Short task: Gather every line below that contains the word "Give", and copy each such line in full.

Data entries:
··········
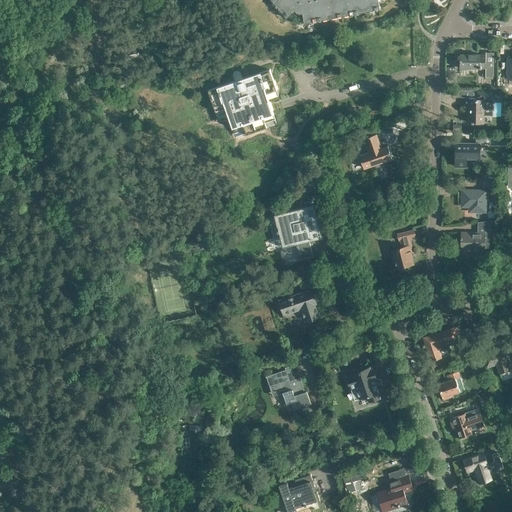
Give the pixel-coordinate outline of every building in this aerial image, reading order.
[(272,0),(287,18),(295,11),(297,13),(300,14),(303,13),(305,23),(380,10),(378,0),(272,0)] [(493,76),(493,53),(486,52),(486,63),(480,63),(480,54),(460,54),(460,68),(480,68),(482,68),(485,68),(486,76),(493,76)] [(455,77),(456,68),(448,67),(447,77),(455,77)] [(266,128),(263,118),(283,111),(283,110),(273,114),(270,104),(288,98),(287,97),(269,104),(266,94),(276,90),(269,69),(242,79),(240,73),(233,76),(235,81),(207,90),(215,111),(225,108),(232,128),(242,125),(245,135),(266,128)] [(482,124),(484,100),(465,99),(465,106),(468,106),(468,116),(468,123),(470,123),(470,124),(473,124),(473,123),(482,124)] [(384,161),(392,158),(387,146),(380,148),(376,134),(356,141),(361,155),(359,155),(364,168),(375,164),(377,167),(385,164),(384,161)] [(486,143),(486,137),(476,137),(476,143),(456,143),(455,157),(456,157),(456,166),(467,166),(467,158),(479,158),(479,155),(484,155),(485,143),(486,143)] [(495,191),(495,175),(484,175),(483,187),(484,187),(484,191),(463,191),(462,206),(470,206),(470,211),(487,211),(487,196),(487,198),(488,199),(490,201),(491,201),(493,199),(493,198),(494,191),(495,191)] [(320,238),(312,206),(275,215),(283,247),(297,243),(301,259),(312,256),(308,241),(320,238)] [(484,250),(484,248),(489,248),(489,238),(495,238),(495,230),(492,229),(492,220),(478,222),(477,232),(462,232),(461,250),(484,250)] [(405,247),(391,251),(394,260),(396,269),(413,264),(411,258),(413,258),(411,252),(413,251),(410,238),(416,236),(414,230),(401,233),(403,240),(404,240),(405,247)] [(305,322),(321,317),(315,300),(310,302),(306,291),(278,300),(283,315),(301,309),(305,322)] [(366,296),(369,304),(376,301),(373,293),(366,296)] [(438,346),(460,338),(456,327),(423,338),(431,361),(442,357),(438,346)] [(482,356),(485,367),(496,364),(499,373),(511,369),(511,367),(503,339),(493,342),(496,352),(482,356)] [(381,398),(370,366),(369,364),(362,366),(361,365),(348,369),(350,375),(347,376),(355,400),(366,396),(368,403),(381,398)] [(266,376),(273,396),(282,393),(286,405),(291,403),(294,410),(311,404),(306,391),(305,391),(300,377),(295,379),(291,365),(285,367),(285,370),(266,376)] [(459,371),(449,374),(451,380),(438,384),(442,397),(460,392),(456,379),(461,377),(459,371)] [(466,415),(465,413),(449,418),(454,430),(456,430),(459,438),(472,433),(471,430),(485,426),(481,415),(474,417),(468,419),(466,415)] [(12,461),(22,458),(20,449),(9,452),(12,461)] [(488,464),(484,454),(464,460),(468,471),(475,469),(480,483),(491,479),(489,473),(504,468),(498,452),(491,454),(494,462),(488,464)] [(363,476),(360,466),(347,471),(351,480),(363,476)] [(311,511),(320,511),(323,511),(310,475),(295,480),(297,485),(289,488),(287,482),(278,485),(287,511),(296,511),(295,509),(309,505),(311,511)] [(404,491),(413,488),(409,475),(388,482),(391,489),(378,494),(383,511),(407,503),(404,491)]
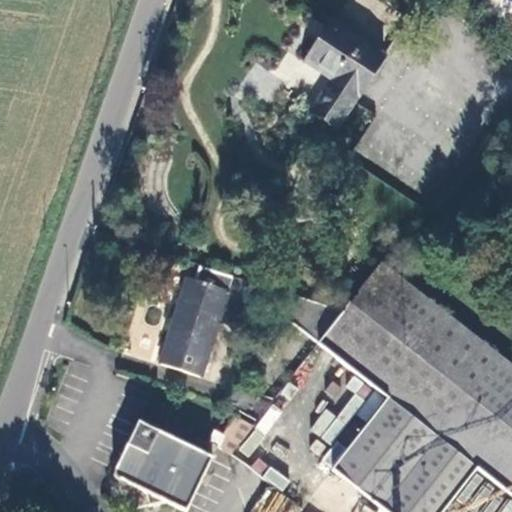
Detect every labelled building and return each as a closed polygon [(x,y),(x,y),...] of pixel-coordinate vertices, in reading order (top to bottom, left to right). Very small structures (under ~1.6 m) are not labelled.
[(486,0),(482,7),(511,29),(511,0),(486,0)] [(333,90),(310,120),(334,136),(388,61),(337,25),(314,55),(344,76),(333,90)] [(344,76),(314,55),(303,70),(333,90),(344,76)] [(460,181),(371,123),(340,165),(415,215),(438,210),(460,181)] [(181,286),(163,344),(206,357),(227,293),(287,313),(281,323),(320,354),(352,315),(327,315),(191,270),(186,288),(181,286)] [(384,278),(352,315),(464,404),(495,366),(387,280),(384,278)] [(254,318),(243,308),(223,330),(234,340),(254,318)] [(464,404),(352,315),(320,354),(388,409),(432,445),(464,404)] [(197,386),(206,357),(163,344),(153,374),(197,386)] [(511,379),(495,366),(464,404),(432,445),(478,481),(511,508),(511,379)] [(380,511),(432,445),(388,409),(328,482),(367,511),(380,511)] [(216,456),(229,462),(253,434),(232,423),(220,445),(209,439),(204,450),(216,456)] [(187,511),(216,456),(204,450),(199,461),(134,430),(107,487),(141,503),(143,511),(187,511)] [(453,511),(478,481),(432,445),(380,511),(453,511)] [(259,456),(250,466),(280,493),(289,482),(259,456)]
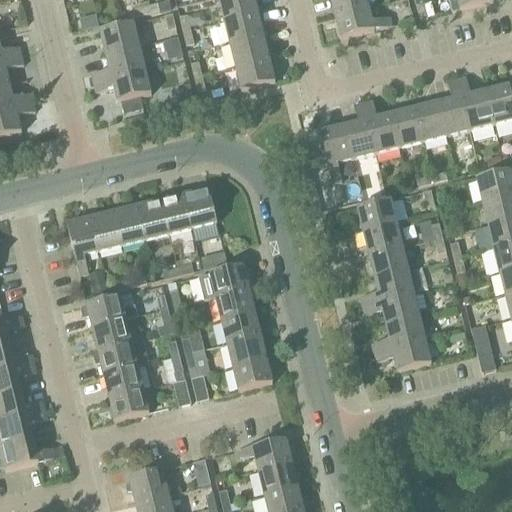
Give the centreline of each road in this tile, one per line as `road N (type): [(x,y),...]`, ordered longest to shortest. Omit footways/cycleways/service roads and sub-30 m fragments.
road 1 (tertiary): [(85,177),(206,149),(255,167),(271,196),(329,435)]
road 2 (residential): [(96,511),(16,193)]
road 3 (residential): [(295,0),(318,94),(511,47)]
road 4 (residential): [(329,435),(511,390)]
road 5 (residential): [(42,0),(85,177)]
··········
Response:
Give the pixel-coordinate outline of every building in this aerial image, reading order.
Give the centreline of each road in this tile, one per line as `road N (type): [(x,y),...]`, ordered longest to shortest. Omit footways/cycleways/service roads and sub-30 m fragments.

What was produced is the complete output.